INSTRUCTIONS FOR THE TASK — Would you write out the entries again, exactly as they are, but without images?

# # #

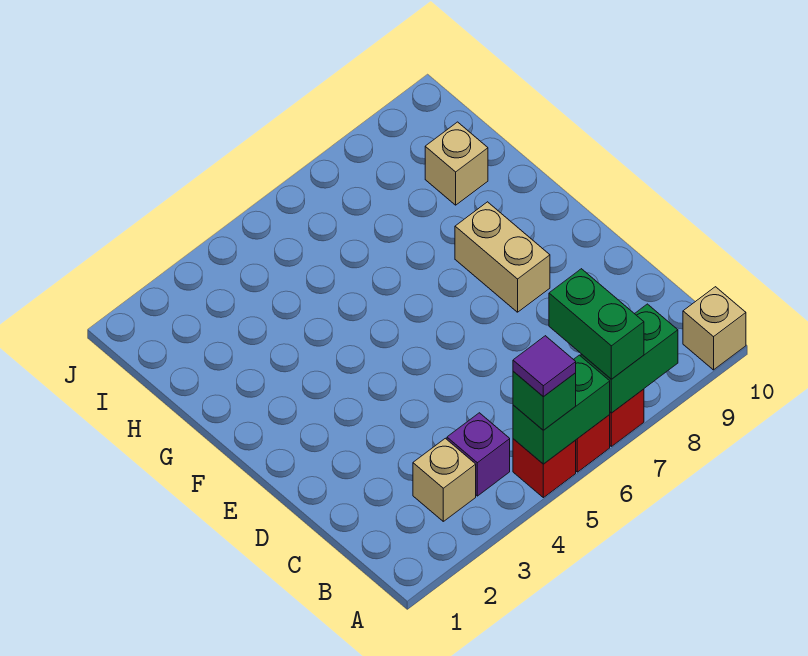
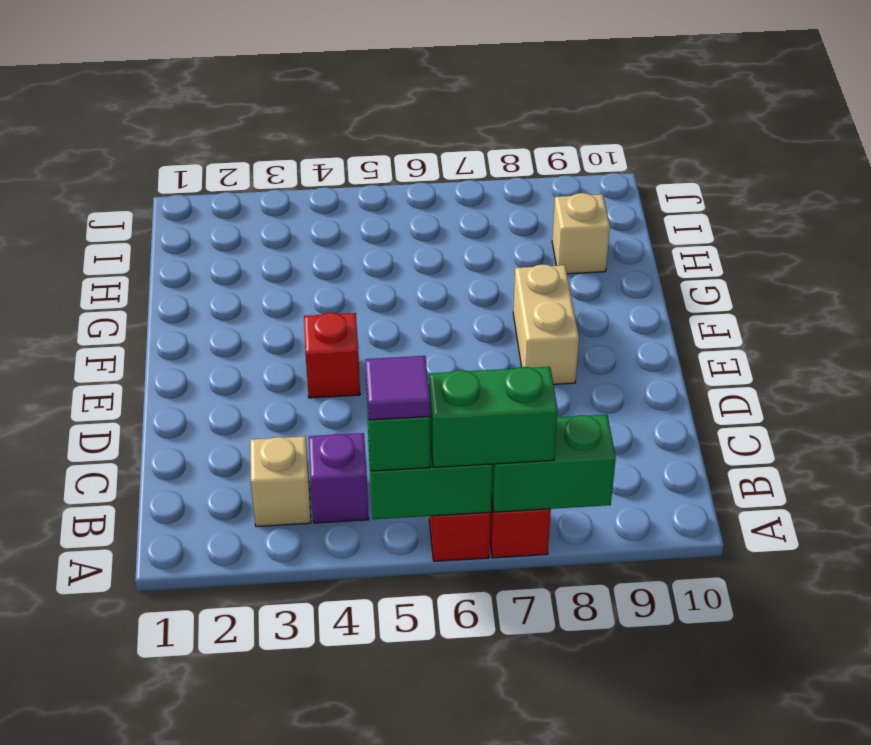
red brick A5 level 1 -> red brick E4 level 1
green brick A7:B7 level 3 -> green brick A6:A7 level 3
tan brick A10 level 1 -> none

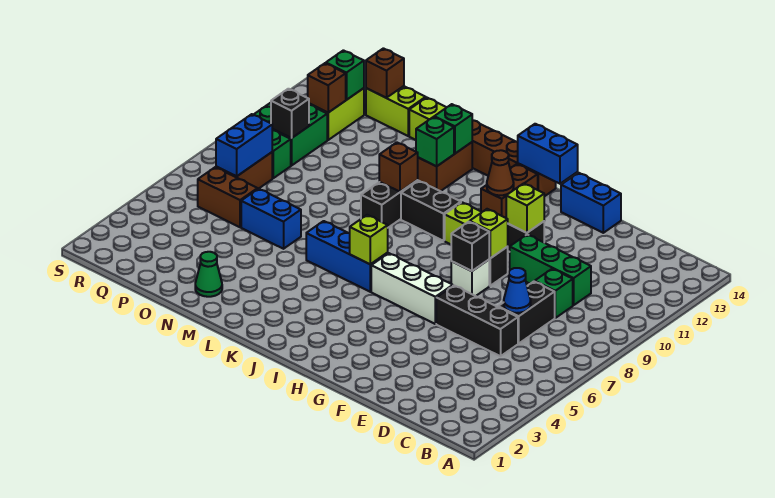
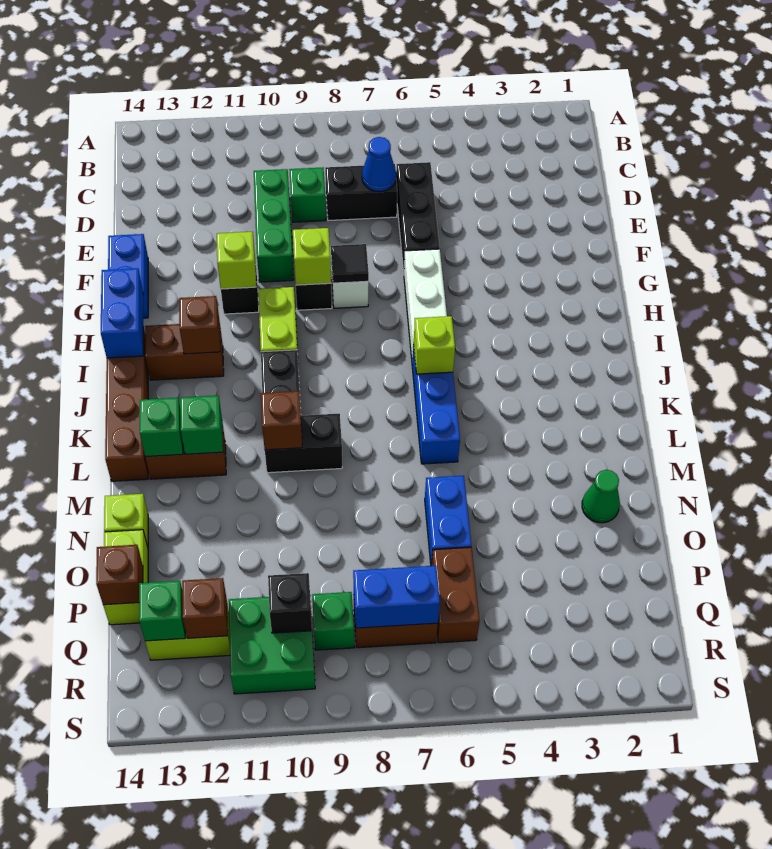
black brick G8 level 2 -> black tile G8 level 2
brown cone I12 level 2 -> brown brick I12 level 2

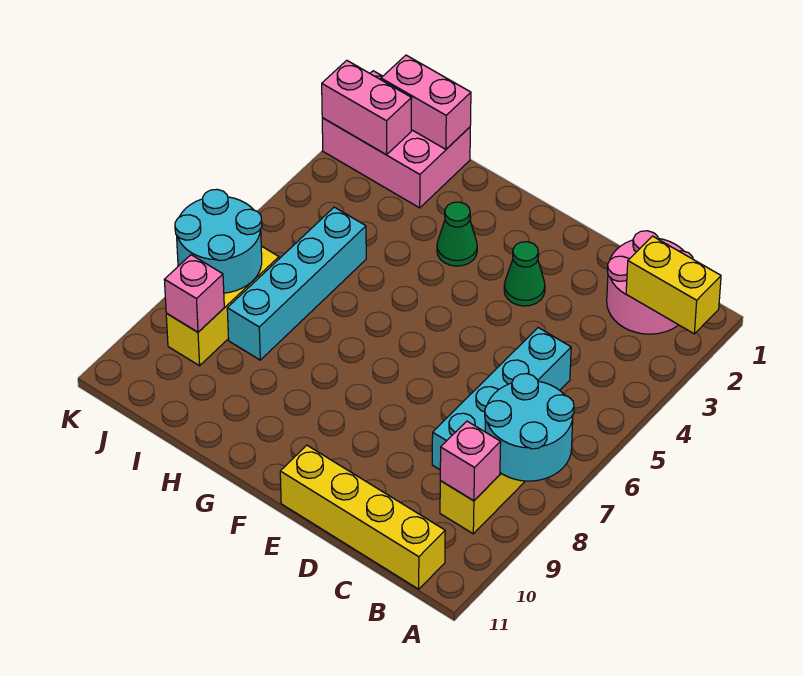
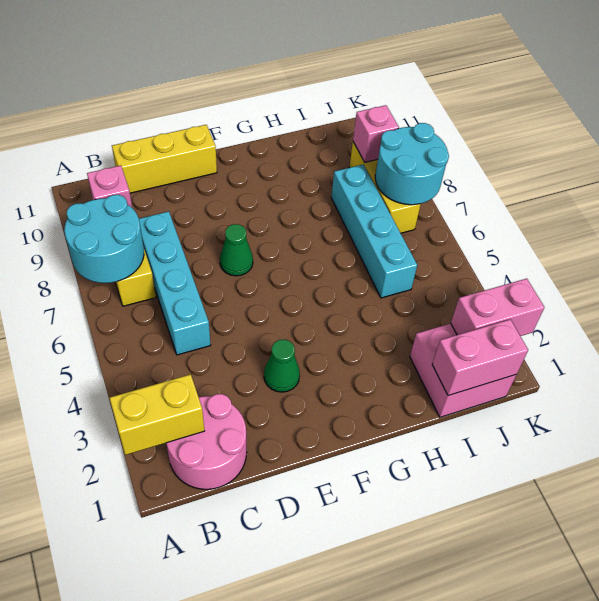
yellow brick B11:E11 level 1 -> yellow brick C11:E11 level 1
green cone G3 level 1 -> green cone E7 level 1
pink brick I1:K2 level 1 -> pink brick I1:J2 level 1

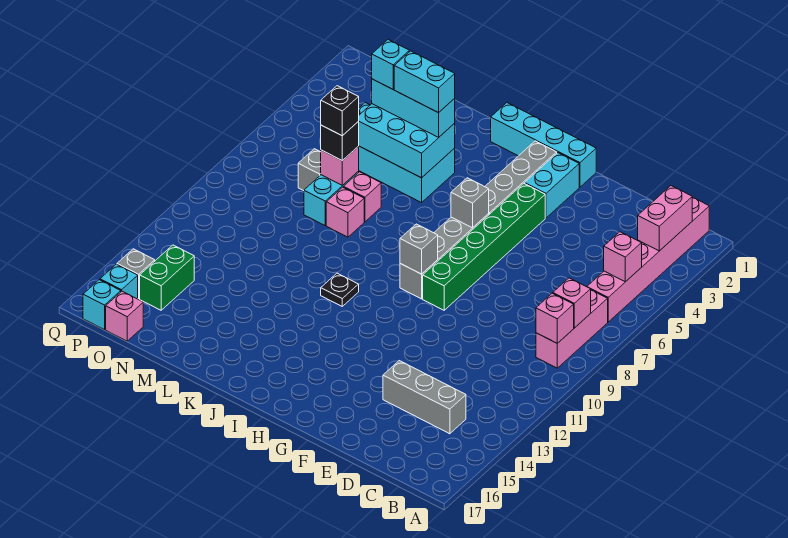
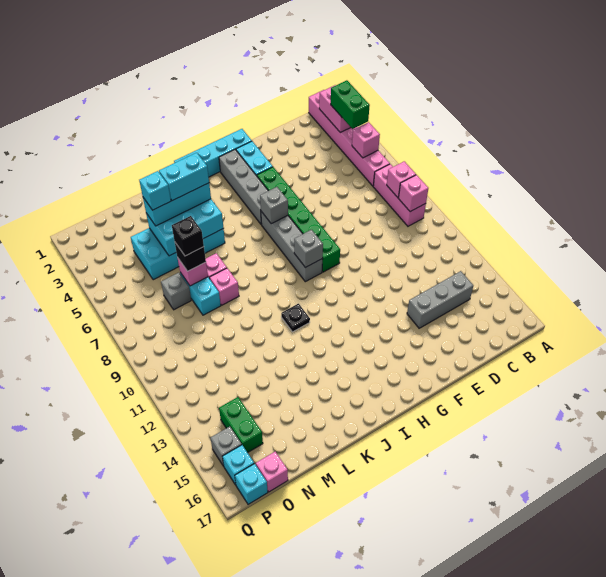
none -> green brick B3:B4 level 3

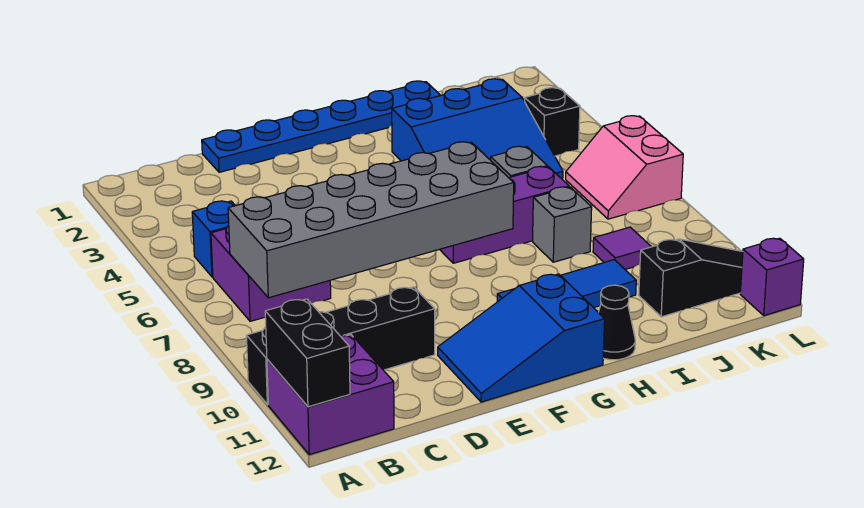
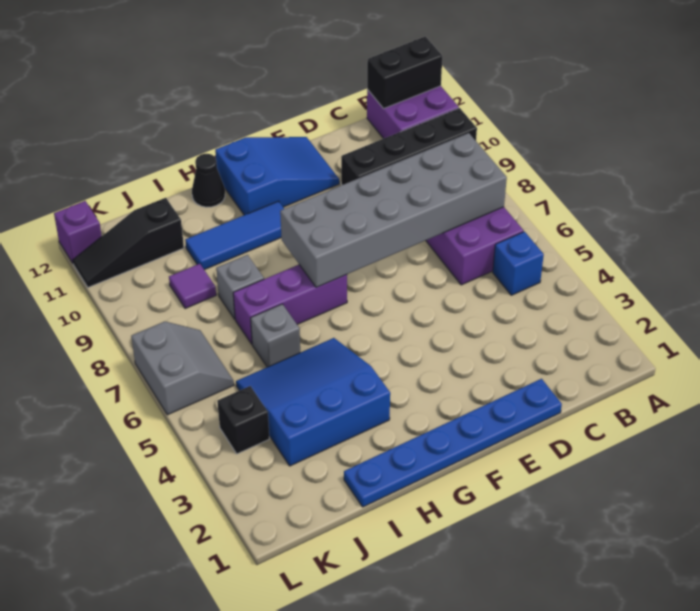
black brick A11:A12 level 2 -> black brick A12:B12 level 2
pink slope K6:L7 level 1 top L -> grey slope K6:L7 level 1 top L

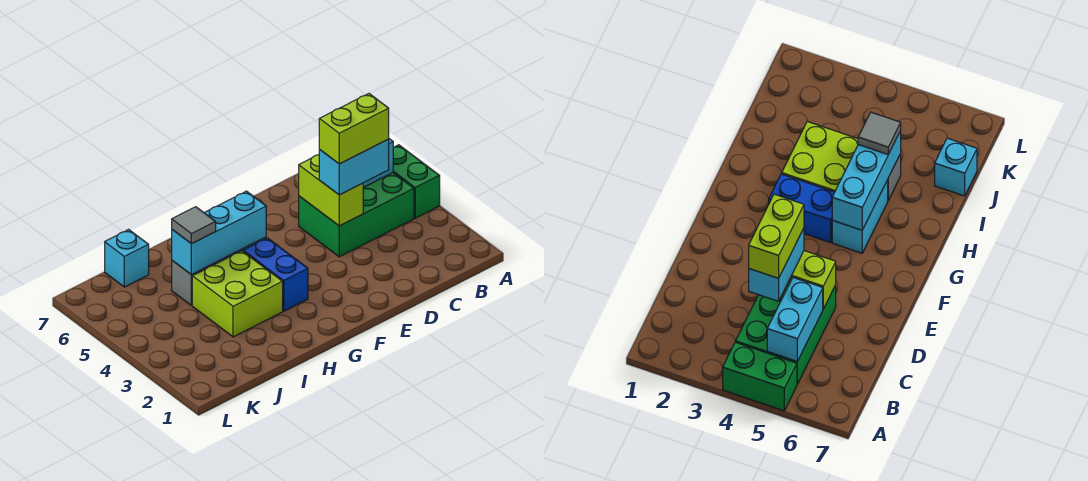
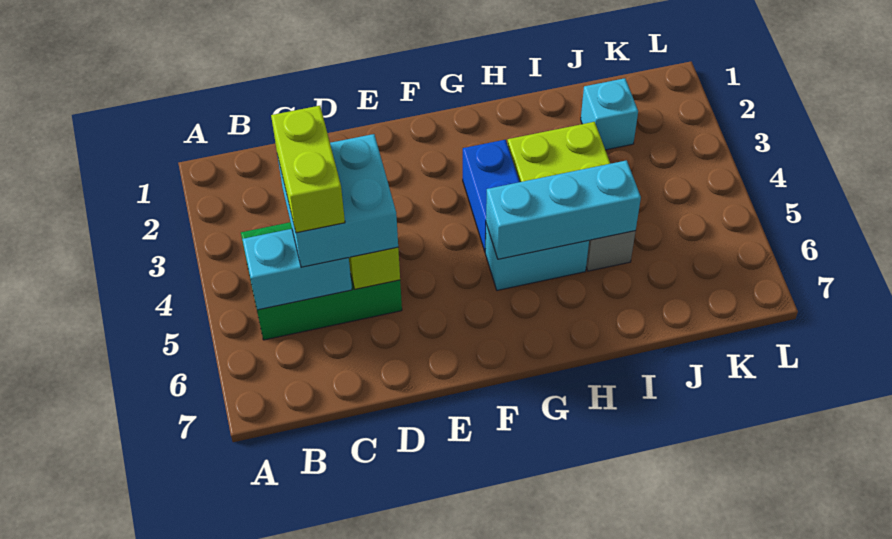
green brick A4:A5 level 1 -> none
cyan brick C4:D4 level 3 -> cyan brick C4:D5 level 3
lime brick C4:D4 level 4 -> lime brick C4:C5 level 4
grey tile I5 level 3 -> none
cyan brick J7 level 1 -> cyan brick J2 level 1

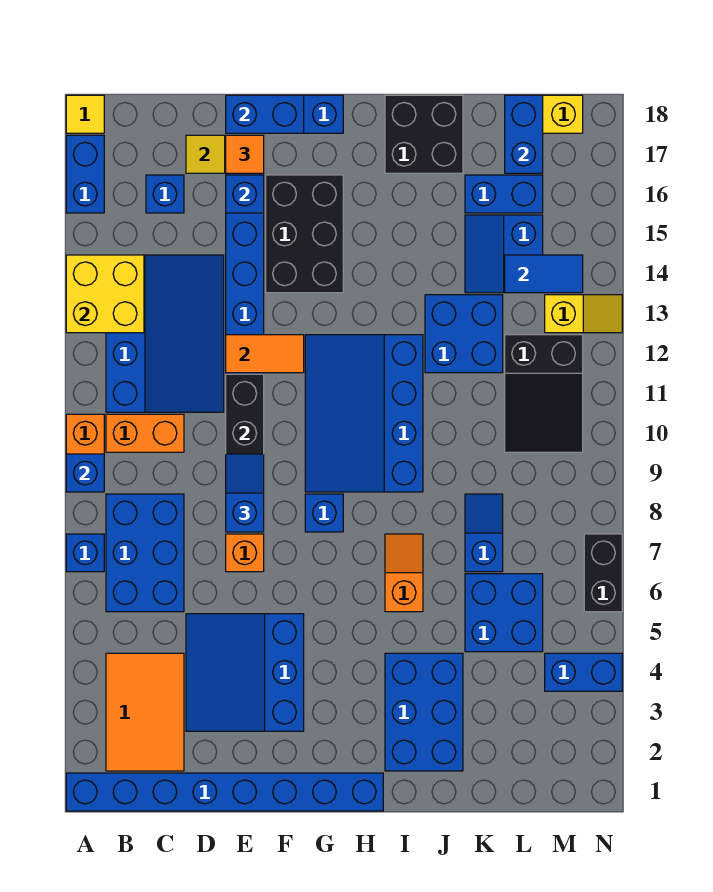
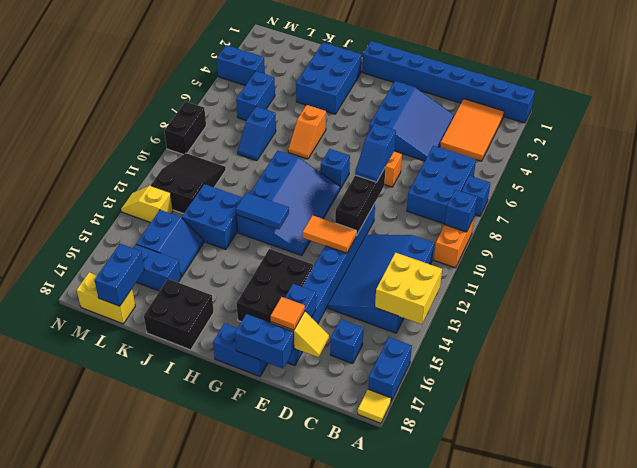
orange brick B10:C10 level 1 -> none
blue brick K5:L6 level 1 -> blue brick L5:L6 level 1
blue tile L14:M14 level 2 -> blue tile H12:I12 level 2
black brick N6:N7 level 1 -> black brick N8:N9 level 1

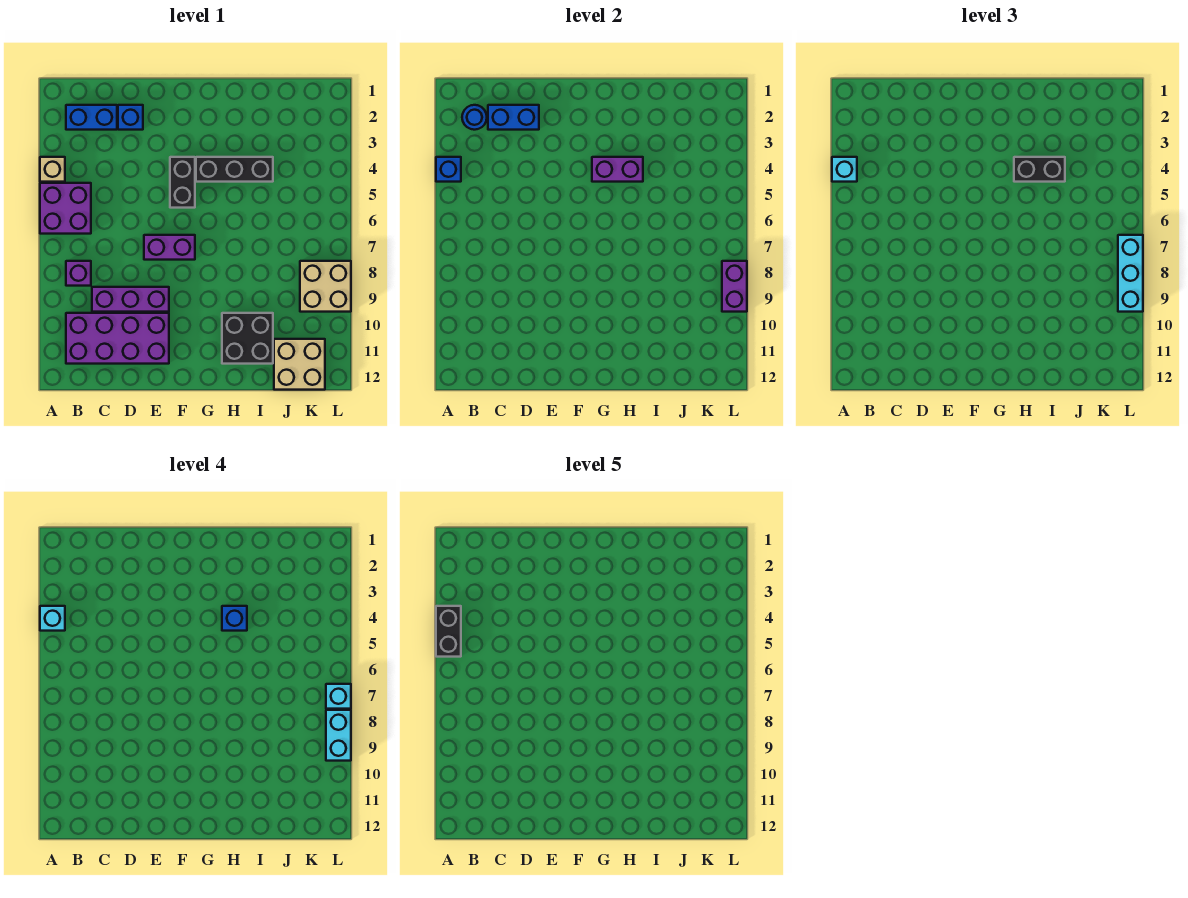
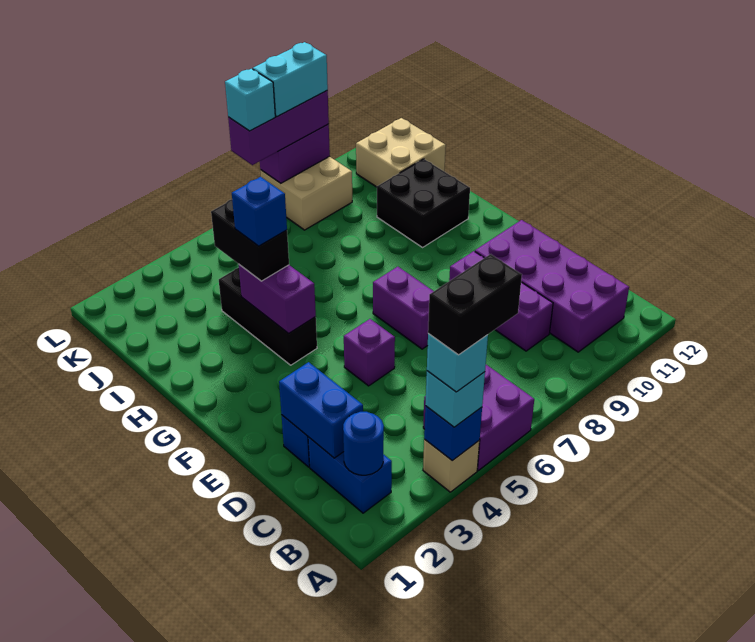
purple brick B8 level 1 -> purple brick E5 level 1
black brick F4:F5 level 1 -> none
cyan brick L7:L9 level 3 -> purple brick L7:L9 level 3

# # #

WRITTEN RESPONSE —
red brick A5 level 1 -> red brick E4 level 1
green brick A7:B7 level 3 -> green brick A6:A7 level 3
tan brick A10 level 1 -> none

black brick G8 level 2 -> black tile G8 level 2
brown cone I12 level 2 -> brown brick I12 level 2

yellow brick B11:E11 level 1 -> yellow brick C11:E11 level 1
green cone G3 level 1 -> green cone E7 level 1
pink brick I1:K2 level 1 -> pink brick I1:J2 level 1

none -> green brick B3:B4 level 3

black brick A11:A12 level 2 -> black brick A12:B12 level 2
pink slope K6:L7 level 1 top L -> grey slope K6:L7 level 1 top L

green brick A4:A5 level 1 -> none
cyan brick C4:D4 level 3 -> cyan brick C4:D5 level 3
lime brick C4:D4 level 4 -> lime brick C4:C5 level 4
grey tile I5 level 3 -> none
cyan brick J7 level 1 -> cyan brick J2 level 1

orange brick B10:C10 level 1 -> none
blue brick K5:L6 level 1 -> blue brick L5:L6 level 1
blue tile L14:M14 level 2 -> blue tile H12:I12 level 2
black brick N6:N7 level 1 -> black brick N8:N9 level 1

purple brick B8 level 1 -> purple brick E5 level 1
black brick F4:F5 level 1 -> none
cyan brick L7:L9 level 3 -> purple brick L7:L9 level 3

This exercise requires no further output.